───── Information provided ─────

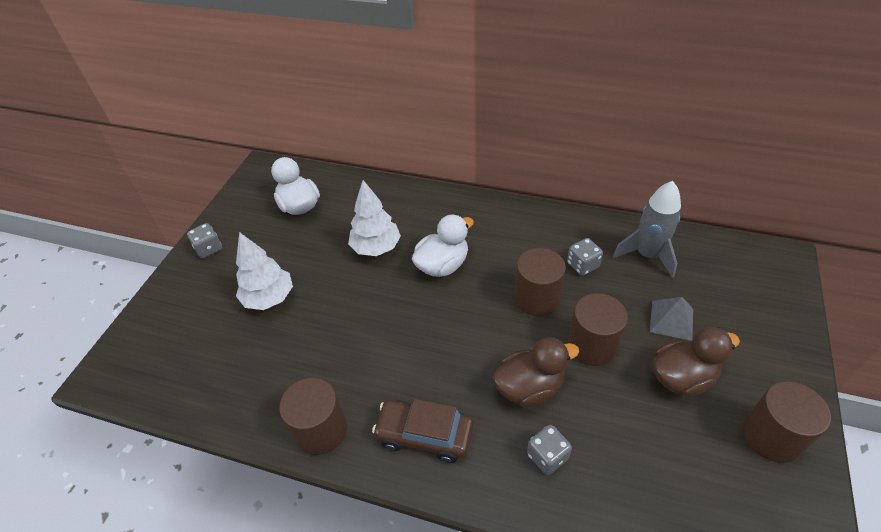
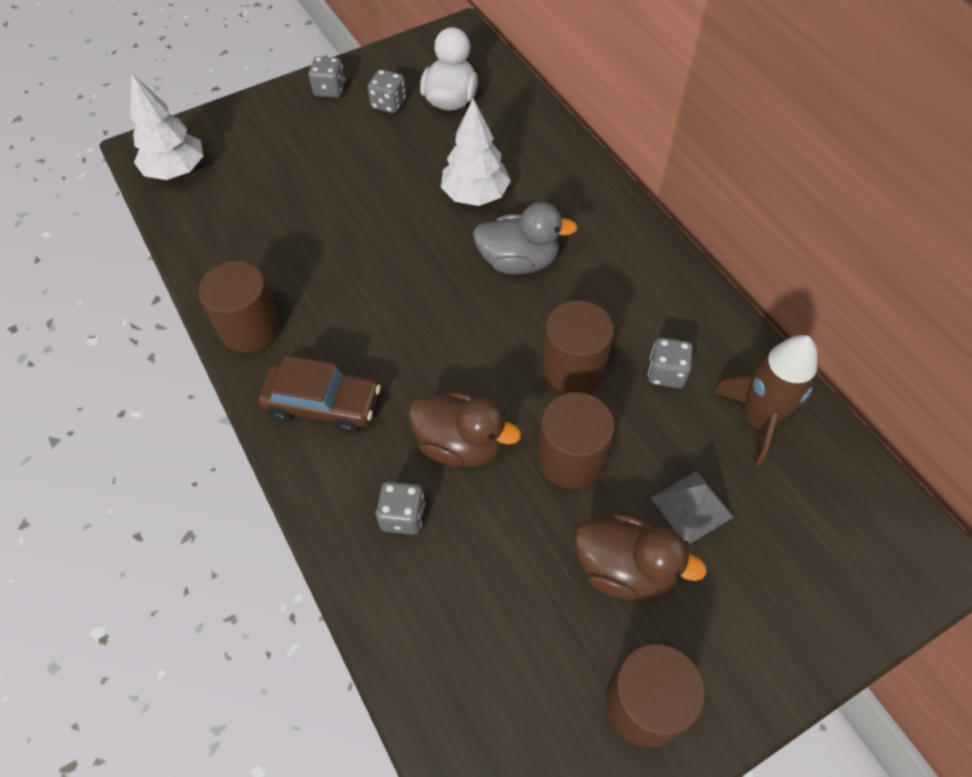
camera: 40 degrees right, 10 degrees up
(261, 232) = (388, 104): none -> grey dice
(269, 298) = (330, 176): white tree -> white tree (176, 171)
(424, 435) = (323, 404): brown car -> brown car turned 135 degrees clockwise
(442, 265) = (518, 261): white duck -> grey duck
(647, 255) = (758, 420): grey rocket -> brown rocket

─────

▶ Exercise objective:
Could you write out the whole listing exactly, skipping every picture?

▶ Task solution:
camera: 40 degrees right, 10 degrees up
(261, 232) = (388, 104): none -> grey dice
(269, 298) = (330, 176): white tree -> white tree (176, 171)
(424, 435) = (323, 404): brown car -> brown car turned 135 degrees clockwise
(442, 265) = (518, 261): white duck -> grey duck
(647, 255) = (758, 420): grey rocket -> brown rocket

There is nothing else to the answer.